(Data records)
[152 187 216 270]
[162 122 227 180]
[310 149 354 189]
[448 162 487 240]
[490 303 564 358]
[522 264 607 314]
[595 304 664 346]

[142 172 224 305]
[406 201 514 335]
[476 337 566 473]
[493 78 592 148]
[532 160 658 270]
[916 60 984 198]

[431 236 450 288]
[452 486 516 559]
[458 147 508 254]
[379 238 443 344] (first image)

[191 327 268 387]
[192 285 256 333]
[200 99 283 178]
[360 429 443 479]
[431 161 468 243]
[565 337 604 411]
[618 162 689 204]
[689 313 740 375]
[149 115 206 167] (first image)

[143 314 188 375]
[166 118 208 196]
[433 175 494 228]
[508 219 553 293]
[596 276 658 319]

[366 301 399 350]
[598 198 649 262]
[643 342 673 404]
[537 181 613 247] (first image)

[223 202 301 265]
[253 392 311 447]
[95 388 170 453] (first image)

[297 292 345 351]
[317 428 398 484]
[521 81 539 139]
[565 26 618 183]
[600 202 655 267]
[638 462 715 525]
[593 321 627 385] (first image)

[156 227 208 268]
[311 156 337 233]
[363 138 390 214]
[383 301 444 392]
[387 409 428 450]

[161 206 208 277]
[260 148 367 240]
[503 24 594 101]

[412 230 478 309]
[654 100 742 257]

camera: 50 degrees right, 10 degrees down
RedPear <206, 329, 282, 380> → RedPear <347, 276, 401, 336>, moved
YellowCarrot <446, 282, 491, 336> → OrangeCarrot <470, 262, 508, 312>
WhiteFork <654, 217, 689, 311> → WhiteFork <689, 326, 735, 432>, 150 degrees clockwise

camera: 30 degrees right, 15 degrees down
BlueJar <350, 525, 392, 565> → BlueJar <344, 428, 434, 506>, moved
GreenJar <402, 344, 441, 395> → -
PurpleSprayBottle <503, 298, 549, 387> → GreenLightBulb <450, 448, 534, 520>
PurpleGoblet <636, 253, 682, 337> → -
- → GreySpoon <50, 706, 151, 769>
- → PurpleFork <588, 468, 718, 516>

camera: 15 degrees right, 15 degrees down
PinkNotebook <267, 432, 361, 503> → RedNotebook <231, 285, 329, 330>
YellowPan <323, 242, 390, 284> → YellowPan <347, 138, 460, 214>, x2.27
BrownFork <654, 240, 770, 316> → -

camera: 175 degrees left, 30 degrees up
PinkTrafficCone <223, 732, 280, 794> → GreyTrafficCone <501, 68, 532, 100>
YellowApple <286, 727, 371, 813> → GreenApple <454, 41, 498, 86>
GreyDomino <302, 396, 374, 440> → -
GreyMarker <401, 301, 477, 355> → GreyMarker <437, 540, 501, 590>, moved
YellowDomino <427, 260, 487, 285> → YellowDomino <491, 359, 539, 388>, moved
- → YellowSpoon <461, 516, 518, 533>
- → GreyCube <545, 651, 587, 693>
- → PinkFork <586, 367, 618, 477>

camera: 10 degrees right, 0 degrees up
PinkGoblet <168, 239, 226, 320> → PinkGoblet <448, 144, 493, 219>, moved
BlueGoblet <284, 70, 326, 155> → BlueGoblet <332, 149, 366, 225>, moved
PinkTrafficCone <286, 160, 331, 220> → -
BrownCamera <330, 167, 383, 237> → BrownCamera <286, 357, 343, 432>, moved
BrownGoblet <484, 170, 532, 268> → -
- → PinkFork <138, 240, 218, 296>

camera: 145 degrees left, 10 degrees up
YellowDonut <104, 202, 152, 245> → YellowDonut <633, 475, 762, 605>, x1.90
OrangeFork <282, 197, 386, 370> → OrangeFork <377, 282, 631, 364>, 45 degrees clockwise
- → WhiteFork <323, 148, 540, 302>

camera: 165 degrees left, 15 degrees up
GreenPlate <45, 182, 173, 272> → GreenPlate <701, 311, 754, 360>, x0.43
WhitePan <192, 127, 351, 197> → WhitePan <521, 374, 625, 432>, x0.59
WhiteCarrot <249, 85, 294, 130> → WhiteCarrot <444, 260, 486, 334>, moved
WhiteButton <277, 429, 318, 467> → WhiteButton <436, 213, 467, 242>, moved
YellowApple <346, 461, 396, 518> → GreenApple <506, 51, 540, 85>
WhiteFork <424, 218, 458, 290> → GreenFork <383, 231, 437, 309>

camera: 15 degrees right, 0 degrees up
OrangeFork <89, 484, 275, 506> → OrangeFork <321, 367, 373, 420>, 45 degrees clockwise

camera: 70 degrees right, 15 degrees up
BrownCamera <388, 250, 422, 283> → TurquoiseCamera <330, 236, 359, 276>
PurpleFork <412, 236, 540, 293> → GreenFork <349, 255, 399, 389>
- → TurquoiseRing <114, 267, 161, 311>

- [Exercise goal]
The required output is the stretch of entries above from the line containing "[162 122 227 180]" through the line containing "[522 264 607 314]", reproduced exactly.

- [Solution to the exercise]
[162 122 227 180]
[310 149 354 189]
[448 162 487 240]
[490 303 564 358]
[522 264 607 314]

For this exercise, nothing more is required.